--- BEGIN ---

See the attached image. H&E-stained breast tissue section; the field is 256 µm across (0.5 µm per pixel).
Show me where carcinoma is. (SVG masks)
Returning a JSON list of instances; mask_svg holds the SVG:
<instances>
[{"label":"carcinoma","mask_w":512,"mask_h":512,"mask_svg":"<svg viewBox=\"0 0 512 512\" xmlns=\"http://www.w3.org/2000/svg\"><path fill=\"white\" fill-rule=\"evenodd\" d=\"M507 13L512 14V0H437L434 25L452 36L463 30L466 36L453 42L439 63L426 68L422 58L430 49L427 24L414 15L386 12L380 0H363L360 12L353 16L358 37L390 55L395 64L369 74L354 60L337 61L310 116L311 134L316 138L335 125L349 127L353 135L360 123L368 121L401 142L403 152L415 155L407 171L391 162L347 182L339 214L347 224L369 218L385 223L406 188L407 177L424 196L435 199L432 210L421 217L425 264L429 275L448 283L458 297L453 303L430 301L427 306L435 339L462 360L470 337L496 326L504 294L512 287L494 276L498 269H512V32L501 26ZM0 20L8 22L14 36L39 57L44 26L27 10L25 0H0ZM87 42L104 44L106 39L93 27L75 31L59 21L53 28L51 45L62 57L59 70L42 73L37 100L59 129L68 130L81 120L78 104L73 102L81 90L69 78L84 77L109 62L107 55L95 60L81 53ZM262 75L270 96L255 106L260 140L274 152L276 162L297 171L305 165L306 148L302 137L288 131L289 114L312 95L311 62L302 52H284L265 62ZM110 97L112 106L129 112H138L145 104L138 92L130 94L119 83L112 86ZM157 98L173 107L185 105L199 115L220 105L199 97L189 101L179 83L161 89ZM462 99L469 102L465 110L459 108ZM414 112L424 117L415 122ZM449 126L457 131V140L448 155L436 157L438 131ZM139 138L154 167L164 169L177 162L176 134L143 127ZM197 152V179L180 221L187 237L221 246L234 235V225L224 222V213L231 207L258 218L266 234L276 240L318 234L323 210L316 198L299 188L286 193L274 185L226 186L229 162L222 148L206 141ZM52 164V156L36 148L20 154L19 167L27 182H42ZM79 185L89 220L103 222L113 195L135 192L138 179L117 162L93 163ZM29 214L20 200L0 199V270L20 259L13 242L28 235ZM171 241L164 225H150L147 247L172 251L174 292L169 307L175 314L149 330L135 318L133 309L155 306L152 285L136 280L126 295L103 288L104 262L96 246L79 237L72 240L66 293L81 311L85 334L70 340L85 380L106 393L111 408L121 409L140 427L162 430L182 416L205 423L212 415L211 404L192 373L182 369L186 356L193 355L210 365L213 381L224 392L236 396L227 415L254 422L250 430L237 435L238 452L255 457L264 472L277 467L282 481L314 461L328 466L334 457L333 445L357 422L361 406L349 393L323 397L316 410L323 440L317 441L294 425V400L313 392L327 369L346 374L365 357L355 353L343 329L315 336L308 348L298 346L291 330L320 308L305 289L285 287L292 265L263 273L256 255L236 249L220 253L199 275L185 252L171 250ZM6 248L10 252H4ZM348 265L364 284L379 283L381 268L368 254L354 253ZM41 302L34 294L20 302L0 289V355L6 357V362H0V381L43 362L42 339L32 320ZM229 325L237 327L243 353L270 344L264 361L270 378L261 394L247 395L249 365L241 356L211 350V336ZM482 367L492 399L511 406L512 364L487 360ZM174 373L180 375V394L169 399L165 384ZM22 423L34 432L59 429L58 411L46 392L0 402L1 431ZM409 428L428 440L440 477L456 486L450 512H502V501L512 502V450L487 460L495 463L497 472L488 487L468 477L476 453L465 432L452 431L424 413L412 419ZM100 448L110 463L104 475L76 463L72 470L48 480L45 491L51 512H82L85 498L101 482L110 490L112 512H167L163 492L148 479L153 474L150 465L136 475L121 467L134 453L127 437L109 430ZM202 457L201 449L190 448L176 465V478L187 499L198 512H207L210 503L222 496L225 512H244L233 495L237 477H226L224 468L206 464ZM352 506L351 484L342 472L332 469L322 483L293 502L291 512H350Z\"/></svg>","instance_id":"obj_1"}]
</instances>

--- END ---

**Required work**
Set down the entries above again, word for word.

**Result below**
See the attached image. H&E-stained breast tissue section; the field is 256 µm across (0.5 µm per pixel).
Show me where carcinoma is. (SVG masks)
Returning a JSON list of instances; mask_svg holds the SVG:
<instances>
[{"label":"carcinoma","mask_w":512,"mask_h":512,"mask_svg":"<svg viewBox=\"0 0 512 512\" xmlns=\"http://www.w3.org/2000/svg\"><path fill=\"white\" fill-rule=\"evenodd\" d=\"M507 13L512 14V0H437L434 25L452 36L463 30L466 36L453 42L439 63L426 68L422 58L430 49L427 24L414 15L386 12L380 0H363L360 12L353 16L358 37L390 55L395 64L369 74L354 60L337 61L310 116L311 134L316 138L335 125L349 127L353 135L360 123L368 121L401 142L403 152L415 155L407 171L391 162L347 182L339 214L347 224L369 218L385 223L406 188L407 177L424 196L435 199L432 210L421 217L425 264L429 275L448 283L458 297L453 303L430 301L427 306L435 339L462 360L470 337L496 326L504 294L512 287L494 276L498 269H512V32L501 26ZM0 20L8 22L14 36L39 57L44 26L27 10L25 0H0ZM87 42L104 44L106 39L93 27L75 31L59 21L53 28L51 45L62 57L59 70L42 73L37 100L59 129L68 130L81 120L78 104L73 102L81 90L69 78L84 77L109 62L107 55L95 60L81 53ZM262 75L270 96L255 106L260 140L274 152L276 162L297 171L305 165L306 148L302 137L288 131L289 114L312 95L311 62L302 52H284L265 62ZM110 97L112 106L129 112H138L145 104L138 92L130 94L119 83L112 86ZM157 98L173 107L185 105L199 115L220 105L199 97L189 101L179 83L161 89ZM462 99L469 102L465 110L459 108ZM414 112L424 117L415 122ZM449 126L457 131V140L448 155L436 157L438 131ZM139 138L154 167L164 169L177 162L176 134L143 127ZM197 152V179L180 221L187 237L221 246L234 235V225L224 222V213L231 207L258 218L266 234L276 240L318 234L323 210L316 198L299 188L286 193L274 185L226 186L229 162L222 148L206 141ZM52 164V156L36 148L20 154L19 167L27 182H42ZM79 185L89 220L103 222L113 195L135 192L138 179L117 162L93 163ZM29 214L20 200L0 199V270L20 259L13 242L28 235ZM171 241L164 225H150L147 247L172 251L174 292L169 307L175 314L149 330L135 318L133 309L155 306L152 285L136 280L126 295L103 288L104 262L96 246L79 237L72 240L66 293L81 311L85 334L70 340L85 380L106 393L111 408L121 409L140 427L162 430L182 416L205 423L212 415L211 404L192 373L182 369L186 356L193 355L210 365L213 381L224 392L236 396L227 415L254 422L250 430L237 435L238 452L255 457L264 472L277 467L282 481L314 461L328 466L334 457L333 445L357 422L361 406L349 393L323 397L316 410L323 440L317 441L294 425V400L313 392L327 369L346 374L365 357L355 353L343 329L315 336L308 348L298 346L291 330L320 308L305 289L285 287L292 265L263 273L256 255L236 249L220 253L199 275L185 252L171 250ZM6 248L10 252H4ZM348 265L364 284L379 283L381 268L368 254L354 253ZM41 302L34 294L20 302L0 289V355L6 357V362H0V381L43 362L42 339L32 320ZM229 325L237 327L243 353L270 344L264 361L270 378L261 394L247 395L249 365L241 356L211 350V336ZM482 367L492 399L511 406L512 364L487 360ZM174 373L180 375V394L169 399L165 384ZM22 423L34 432L59 429L58 411L46 392L0 402L1 431ZM409 428L428 440L440 477L456 486L450 512H502V501L512 502V450L487 460L495 463L497 472L488 487L468 477L476 453L465 432L452 431L424 413L412 419ZM100 448L110 463L104 475L76 463L72 470L48 480L45 491L51 512H82L85 498L101 482L110 490L112 512H167L163 492L148 479L153 474L150 465L136 475L121 467L134 453L127 437L109 430ZM202 457L201 449L190 448L176 465V478L187 499L198 512H207L210 503L222 496L225 512H244L233 495L237 477H226L224 468L206 464ZM352 506L351 484L342 472L332 469L322 483L293 502L291 512H350Z\"/></svg>","instance_id":"obj_1"}]
</instances>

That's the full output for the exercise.